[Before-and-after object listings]

*** Begin section ***

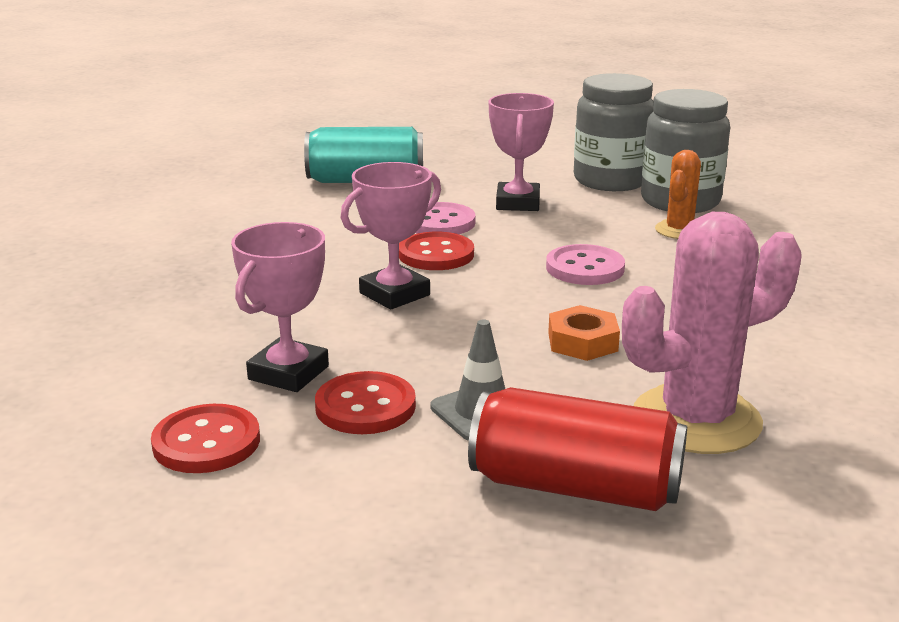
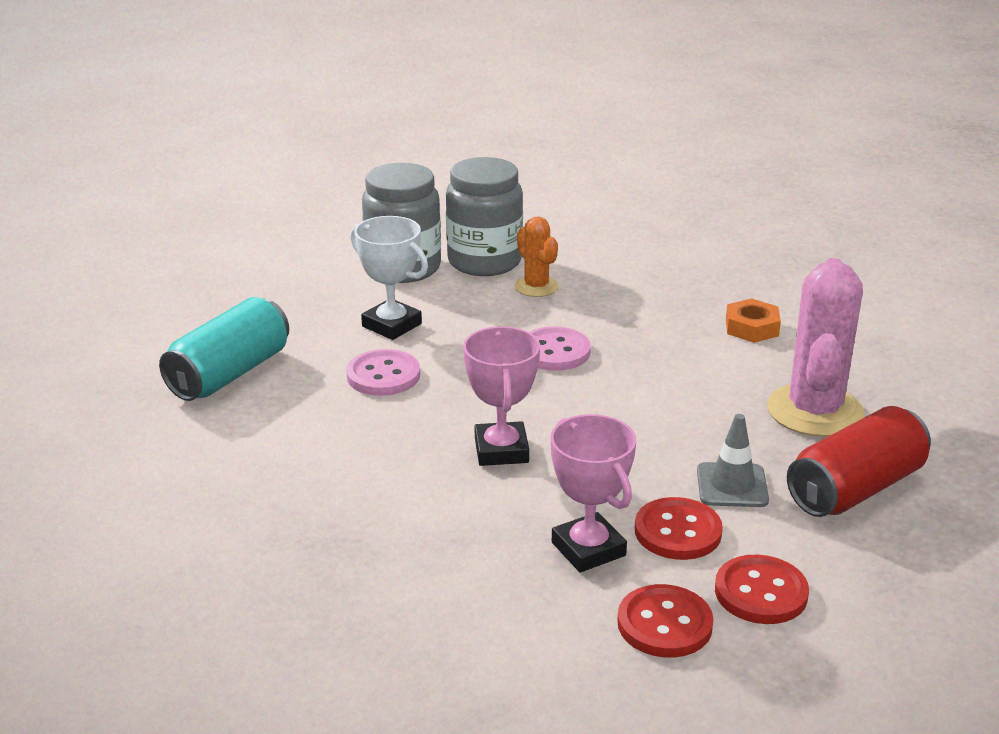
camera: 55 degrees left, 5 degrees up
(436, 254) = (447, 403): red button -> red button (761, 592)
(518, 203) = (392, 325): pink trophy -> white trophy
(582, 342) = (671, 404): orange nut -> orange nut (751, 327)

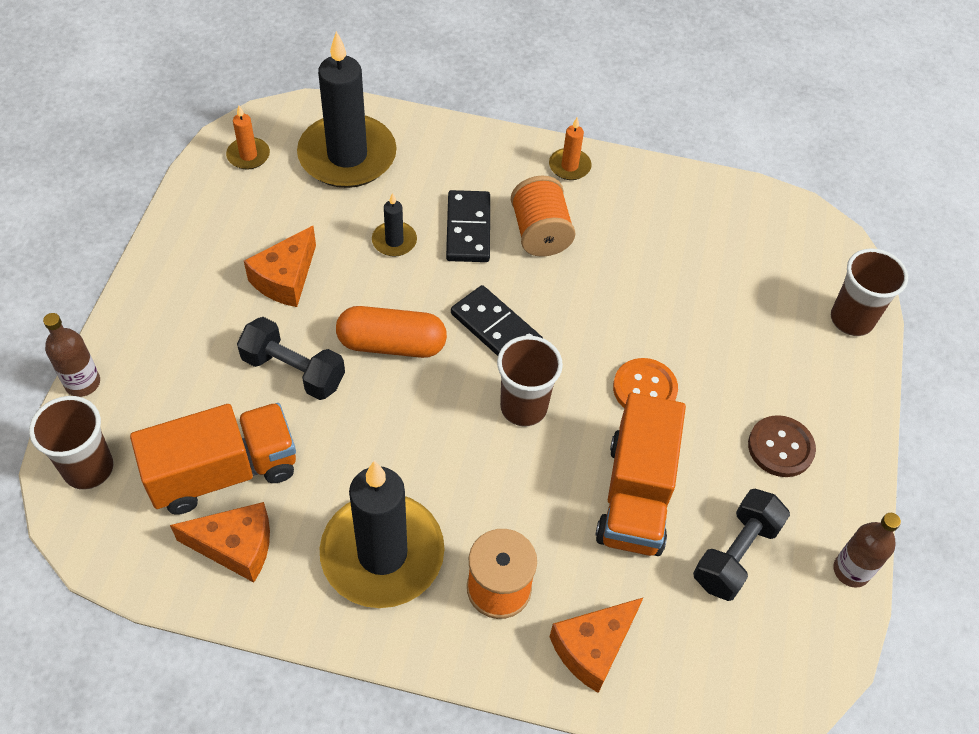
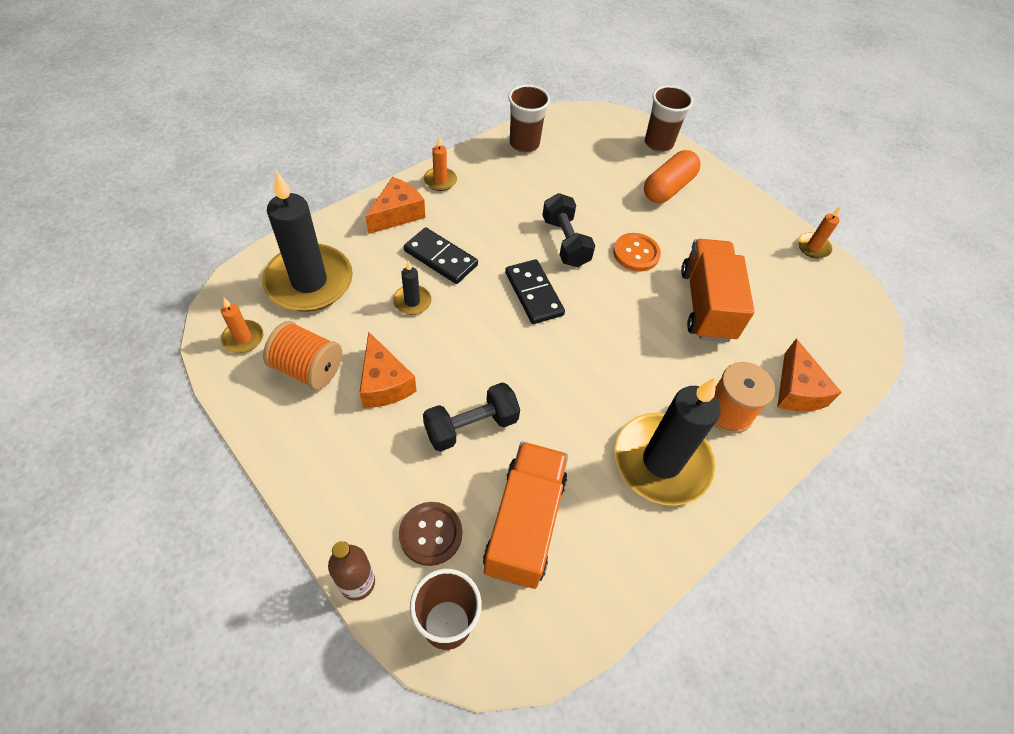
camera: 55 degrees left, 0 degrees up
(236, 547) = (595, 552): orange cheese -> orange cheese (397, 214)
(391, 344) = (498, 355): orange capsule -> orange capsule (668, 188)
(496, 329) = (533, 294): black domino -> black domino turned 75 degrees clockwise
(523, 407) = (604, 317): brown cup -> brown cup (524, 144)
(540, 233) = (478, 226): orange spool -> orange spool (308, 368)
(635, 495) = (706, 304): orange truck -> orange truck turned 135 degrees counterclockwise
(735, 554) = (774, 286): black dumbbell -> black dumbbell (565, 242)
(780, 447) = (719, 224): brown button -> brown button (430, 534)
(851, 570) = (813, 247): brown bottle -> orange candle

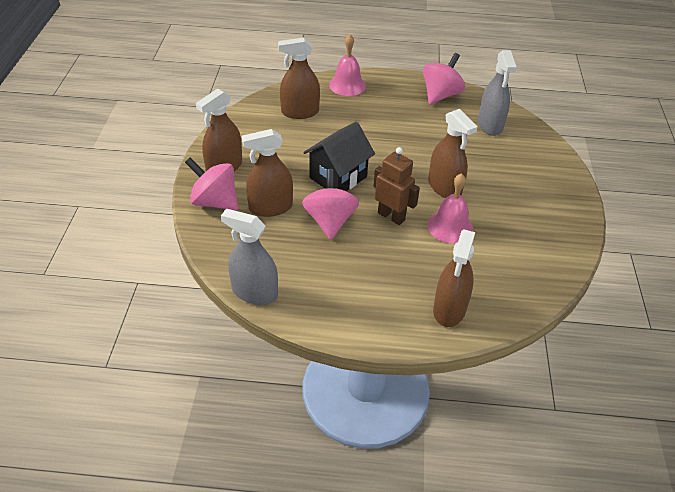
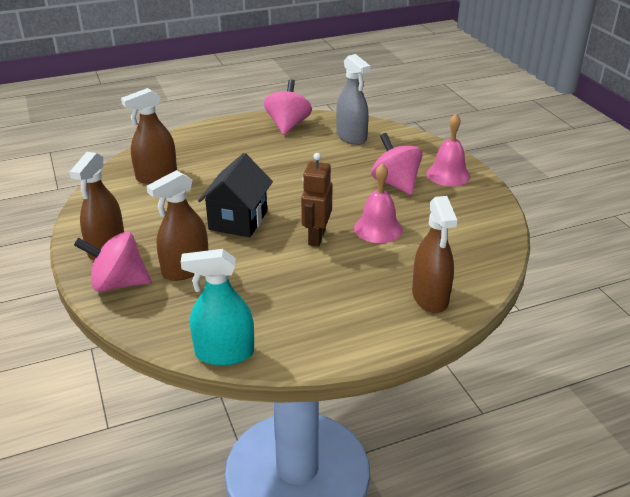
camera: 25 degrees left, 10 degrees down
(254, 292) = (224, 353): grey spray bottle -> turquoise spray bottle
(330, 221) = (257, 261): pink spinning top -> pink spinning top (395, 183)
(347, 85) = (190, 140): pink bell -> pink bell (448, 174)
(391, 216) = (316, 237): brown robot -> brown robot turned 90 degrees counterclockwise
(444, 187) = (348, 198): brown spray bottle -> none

*** End section ***
*** Begin section ***

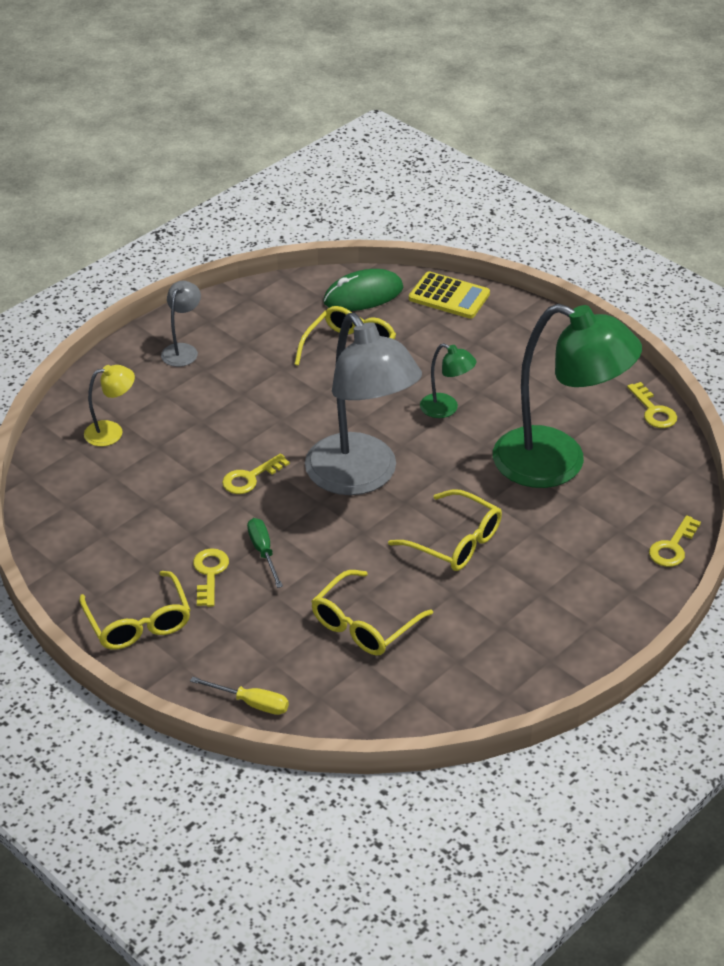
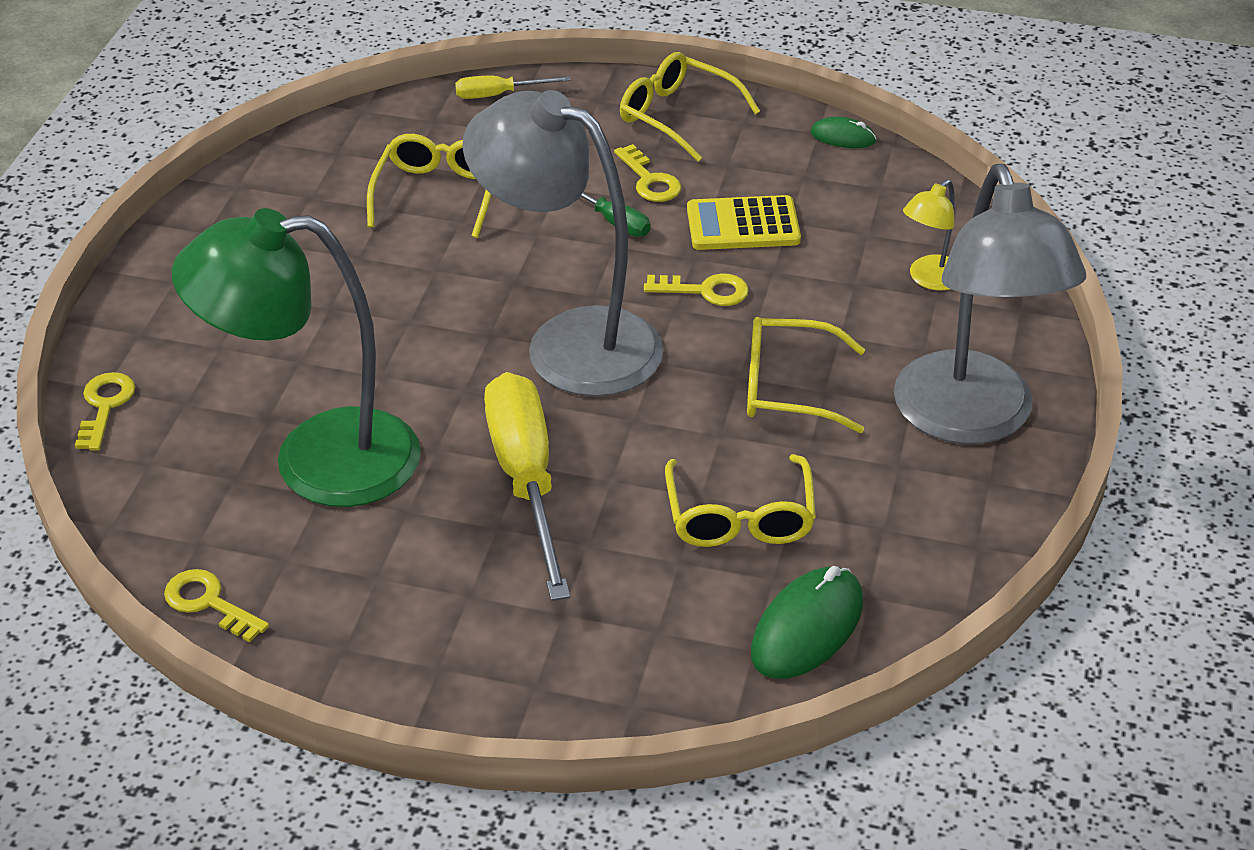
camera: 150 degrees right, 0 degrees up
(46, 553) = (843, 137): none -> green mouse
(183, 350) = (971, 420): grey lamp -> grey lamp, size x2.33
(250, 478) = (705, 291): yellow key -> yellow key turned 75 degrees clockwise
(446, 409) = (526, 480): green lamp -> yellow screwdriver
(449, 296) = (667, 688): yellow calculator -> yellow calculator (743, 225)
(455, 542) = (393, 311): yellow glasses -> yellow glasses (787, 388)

*** End section ***

WORK ITEM:
Now transcribe the lines above exactly, starting at the line containing "camera: 55 degrees left, 5 degrees up" and ending at the line containing "(444, 187) = (348, 198): brown", both lines included, pictures excluded.

COMPLETED TASK:
camera: 55 degrees left, 5 degrees up
(436, 254) = (447, 403): red button -> red button (761, 592)
(518, 203) = (392, 325): pink trophy -> white trophy
(582, 342) = (671, 404): orange nut -> orange nut (751, 327)

camera: 55 degrees left, 0 degrees up
(236, 547) = (595, 552): orange cheese -> orange cheese (397, 214)
(391, 344) = (498, 355): orange capsule -> orange capsule (668, 188)
(496, 329) = (533, 294): black domino -> black domino turned 75 degrees clockwise
(523, 407) = (604, 317): brown cup -> brown cup (524, 144)
(540, 233) = (478, 226): orange spool -> orange spool (308, 368)
(635, 495) = (706, 304): orange truck -> orange truck turned 135 degrees counterclockwise
(735, 554) = (774, 286): black dumbbell -> black dumbbell (565, 242)
(780, 447) = (719, 224): brown button -> brown button (430, 534)
(851, 570) = (813, 247): brown bottle -> orange candle

camera: 25 degrees left, 10 degrees down
(254, 292) = (224, 353): grey spray bottle -> turquoise spray bottle
(330, 221) = (257, 261): pink spinning top -> pink spinning top (395, 183)
(347, 85) = (190, 140): pink bell -> pink bell (448, 174)
(391, 216) = (316, 237): brown robot -> brown robot turned 90 degrees counterclockwise
(444, 187) = (348, 198): brown spray bottle -> none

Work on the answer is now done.